◆ DATA EXCERPTS

>>>>>

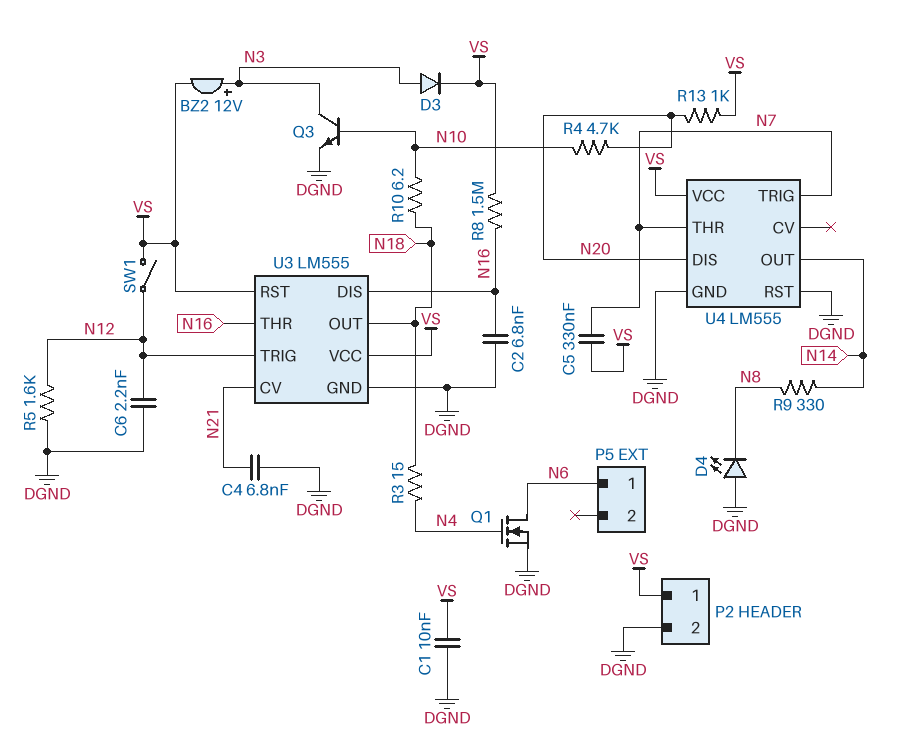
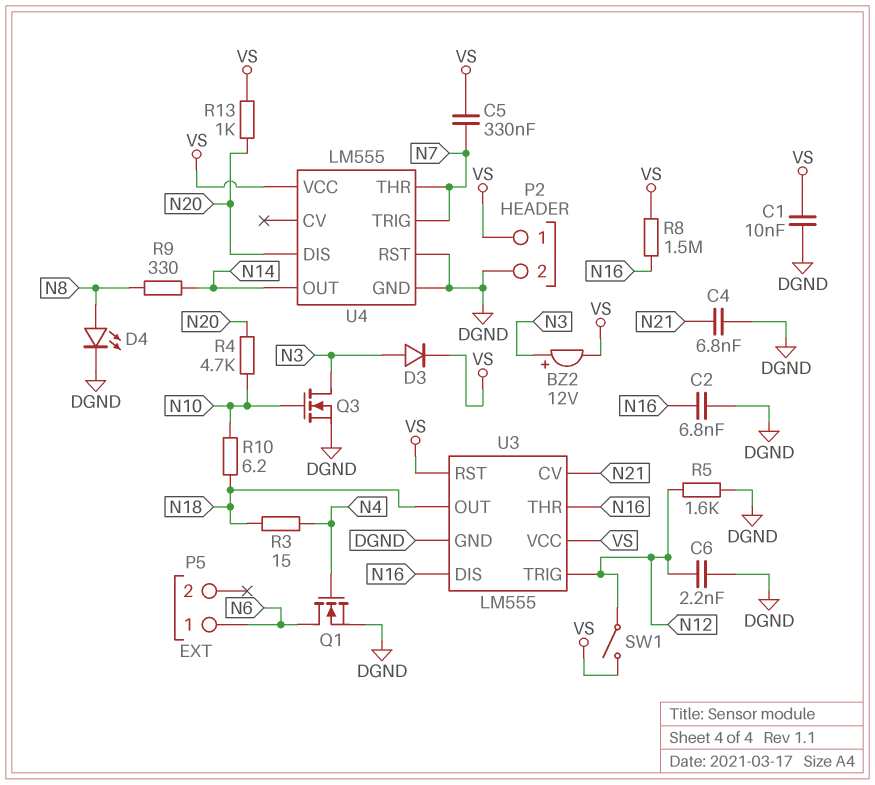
D4: LED (A DGND, K N8) -> LED (A N8, K DGND)
Q3: NPN (B N10, C N3, E DGND) -> NMOS (G N10, D N3, S DGND)

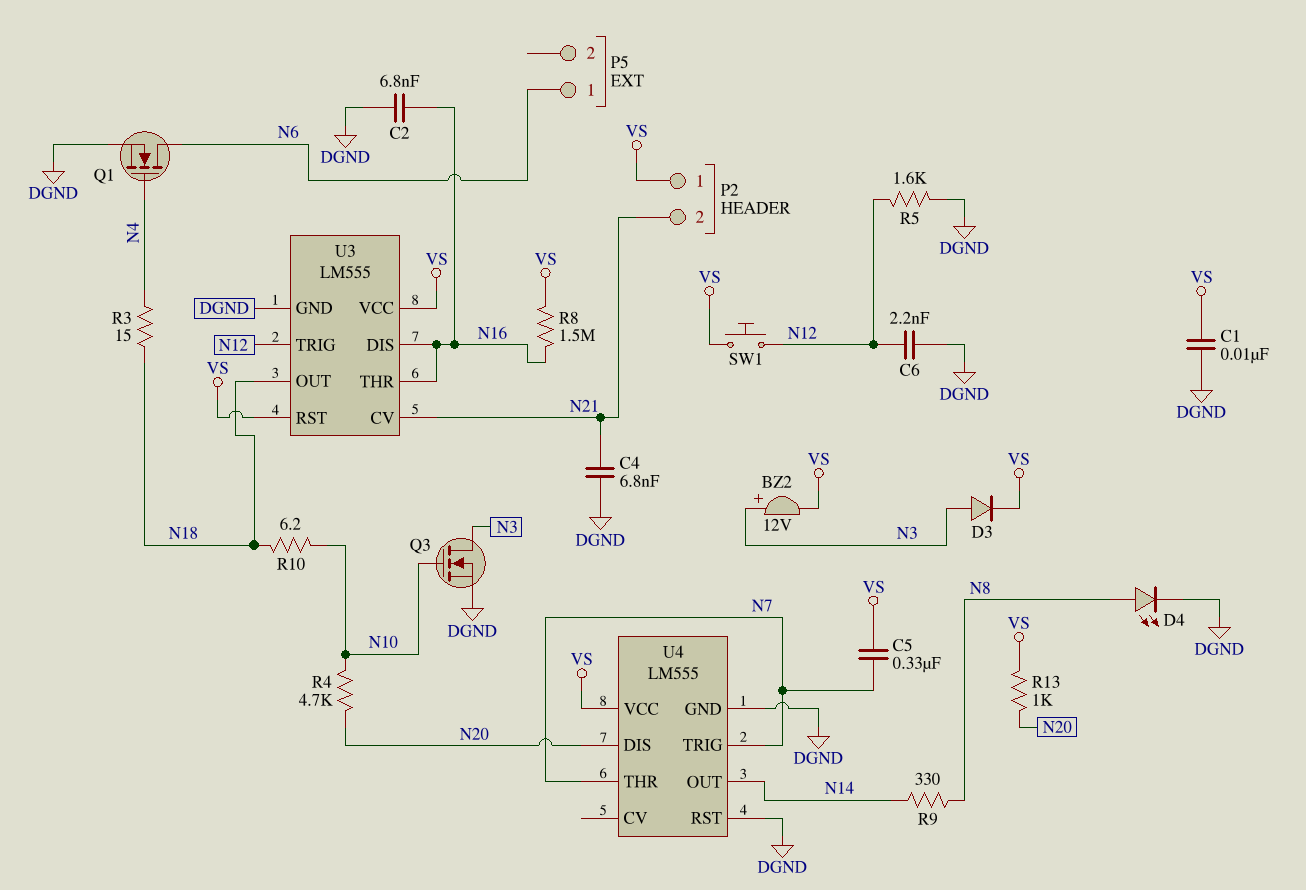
P2 pin 2: DGND -> N21
SW1: switch (N12, VS) -> button (N12, VS)

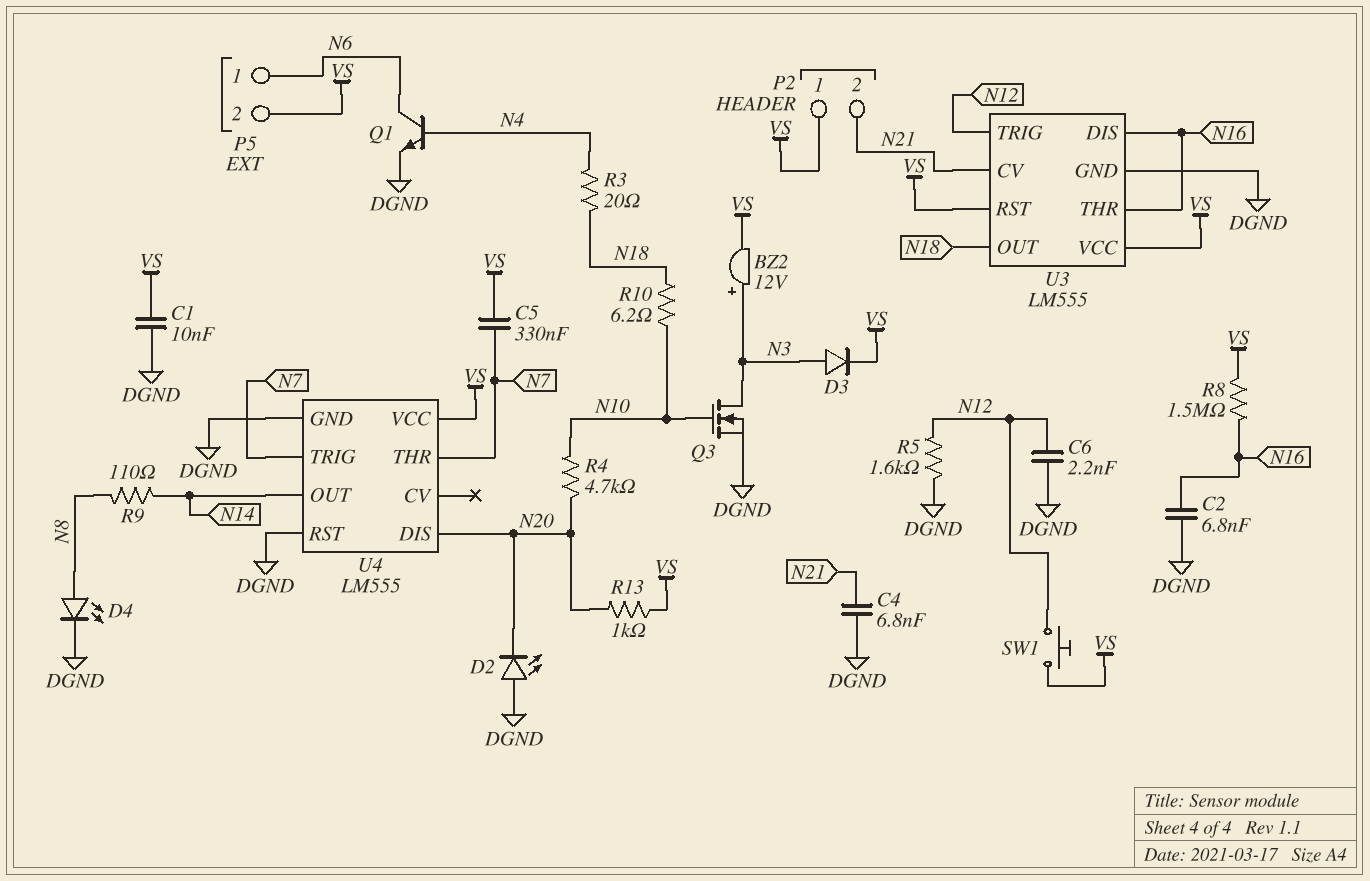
D2: none -> LED (A DGND, K N20)
P5 pin 2: none -> VS
Q1: NMOS (G N4, D N6, S DGND) -> NPN (B N4, C N6, E DGND)
R3: 15 (N4, N18) -> 20 (N4, N18)
R9: 330 (N8, N14) -> 110 (N8, N14)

<<<<<

◆ TASK BRIEF
Copy the records exactly as they appear, leaving every picture out.

◆ TASK OUTPUT
D4: LED (A DGND, K N8) -> LED (A N8, K DGND)
Q3: NPN (B N10, C N3, E DGND) -> NMOS (G N10, D N3, S DGND)

P2 pin 2: DGND -> N21
SW1: switch (N12, VS) -> button (N12, VS)

D2: none -> LED (A DGND, K N20)
P5 pin 2: none -> VS
Q1: NMOS (G N4, D N6, S DGND) -> NPN (B N4, C N6, E DGND)
R3: 15 (N4, N18) -> 20 (N4, N18)
R9: 330 (N8, N14) -> 110 (N8, N14)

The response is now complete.